[[ RECORDS SUPPLIED, beginning ]]
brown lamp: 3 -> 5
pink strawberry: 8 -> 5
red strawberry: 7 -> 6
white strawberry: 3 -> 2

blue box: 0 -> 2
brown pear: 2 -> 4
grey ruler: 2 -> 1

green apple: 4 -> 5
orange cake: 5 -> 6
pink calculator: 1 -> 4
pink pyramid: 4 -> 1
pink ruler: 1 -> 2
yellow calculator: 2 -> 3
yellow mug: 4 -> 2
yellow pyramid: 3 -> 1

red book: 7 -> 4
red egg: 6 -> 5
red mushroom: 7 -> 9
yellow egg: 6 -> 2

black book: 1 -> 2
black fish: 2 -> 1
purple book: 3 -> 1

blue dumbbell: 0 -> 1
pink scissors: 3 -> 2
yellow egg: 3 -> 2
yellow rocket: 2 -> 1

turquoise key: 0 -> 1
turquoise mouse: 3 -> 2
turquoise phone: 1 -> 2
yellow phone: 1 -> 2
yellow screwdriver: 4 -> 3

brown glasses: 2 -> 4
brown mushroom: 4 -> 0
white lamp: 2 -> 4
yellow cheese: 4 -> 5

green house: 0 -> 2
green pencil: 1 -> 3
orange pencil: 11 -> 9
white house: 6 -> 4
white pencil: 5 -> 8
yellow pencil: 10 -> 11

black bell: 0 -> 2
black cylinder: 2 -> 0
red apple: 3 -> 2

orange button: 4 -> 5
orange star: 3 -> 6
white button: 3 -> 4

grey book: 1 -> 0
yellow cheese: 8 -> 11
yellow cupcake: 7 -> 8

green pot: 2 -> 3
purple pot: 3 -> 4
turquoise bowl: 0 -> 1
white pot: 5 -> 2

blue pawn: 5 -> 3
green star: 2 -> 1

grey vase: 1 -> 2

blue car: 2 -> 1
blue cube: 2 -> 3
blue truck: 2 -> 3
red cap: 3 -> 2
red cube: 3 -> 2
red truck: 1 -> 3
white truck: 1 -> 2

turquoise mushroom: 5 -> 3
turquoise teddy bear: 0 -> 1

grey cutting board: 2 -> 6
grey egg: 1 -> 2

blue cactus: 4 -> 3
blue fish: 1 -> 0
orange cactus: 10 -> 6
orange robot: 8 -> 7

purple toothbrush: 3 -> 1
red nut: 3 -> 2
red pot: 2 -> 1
[[ RECORDS SUPPLIED, end ]]
● YOUR OBJECTIVE
At the line containing "blue cube: 2 -> 3", start copying. Continue exactly through the final line of the entries above and stop there.

● ANSWER FOR THE TASK
blue cube: 2 -> 3
blue truck: 2 -> 3
red cap: 3 -> 2
red cube: 3 -> 2
red truck: 1 -> 3
white truck: 1 -> 2

turquoise mushroom: 5 -> 3
turquoise teddy bear: 0 -> 1

grey cutting board: 2 -> 6
grey egg: 1 -> 2

blue cactus: 4 -> 3
blue fish: 1 -> 0
orange cactus: 10 -> 6
orange robot: 8 -> 7

purple toothbrush: 3 -> 1
red nut: 3 -> 2
red pot: 2 -> 1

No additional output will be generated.